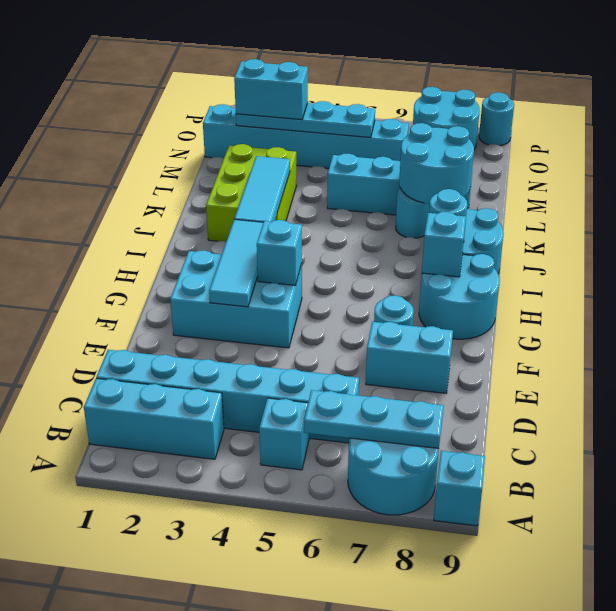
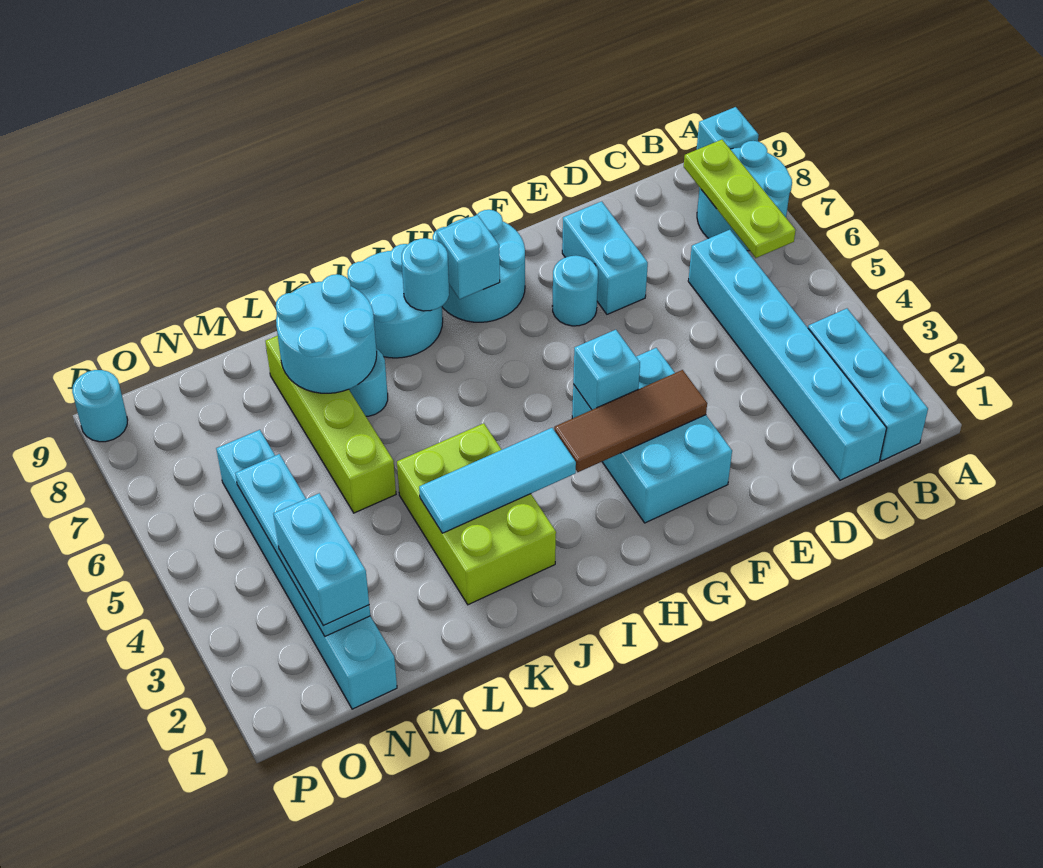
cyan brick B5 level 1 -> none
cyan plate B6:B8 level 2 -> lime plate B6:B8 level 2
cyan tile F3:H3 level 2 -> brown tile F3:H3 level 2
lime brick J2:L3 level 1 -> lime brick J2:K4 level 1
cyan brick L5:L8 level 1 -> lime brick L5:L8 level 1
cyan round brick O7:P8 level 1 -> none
* * *
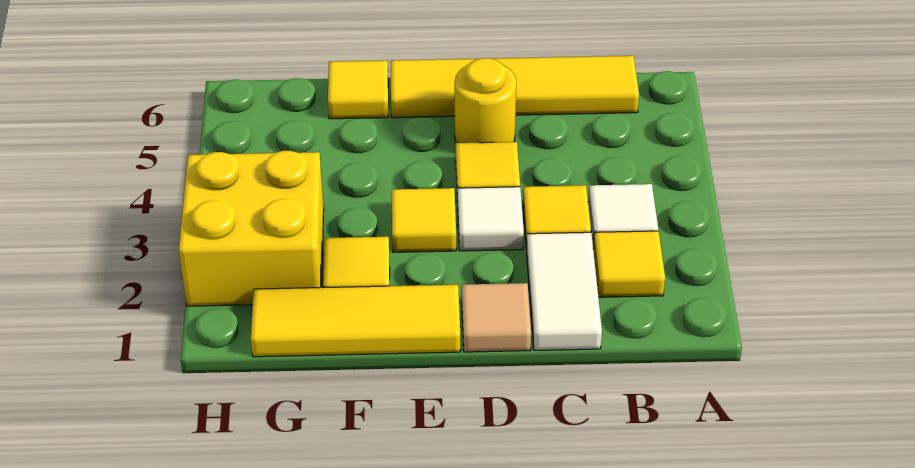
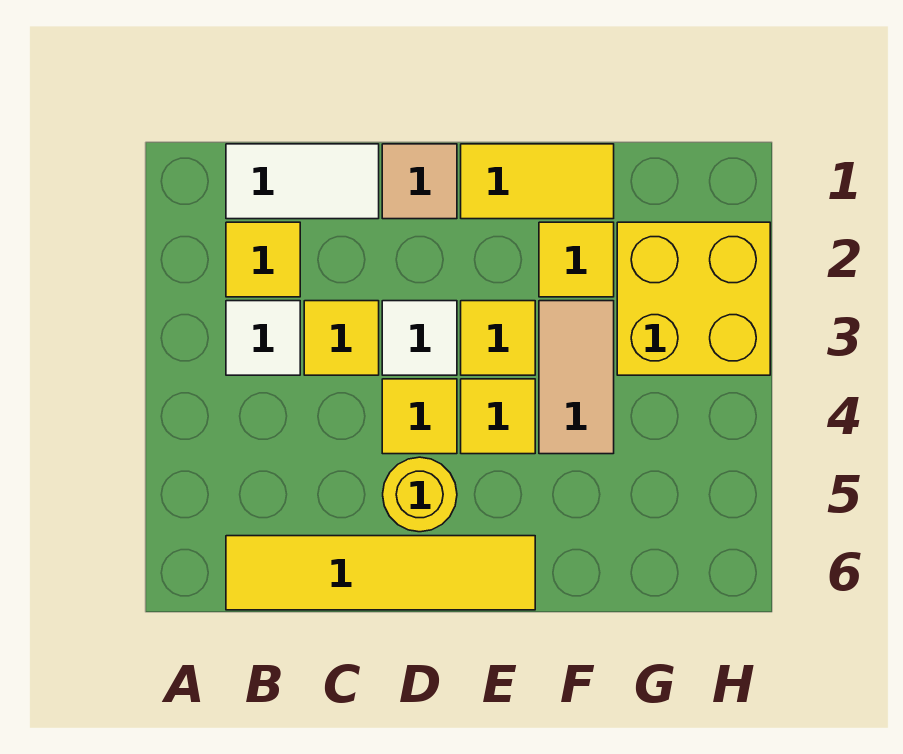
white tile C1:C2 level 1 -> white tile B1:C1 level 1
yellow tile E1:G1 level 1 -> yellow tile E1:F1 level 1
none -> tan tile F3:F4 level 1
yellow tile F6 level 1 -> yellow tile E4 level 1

What is expected
Would you show all lines of the material above that contain the word "brick"?

Worked solution
cyan brick B5 level 1 -> none
lime brick J2:L3 level 1 -> lime brick J2:K4 level 1
cyan brick L5:L8 level 1 -> lime brick L5:L8 level 1
cyan round brick O7:P8 level 1 -> none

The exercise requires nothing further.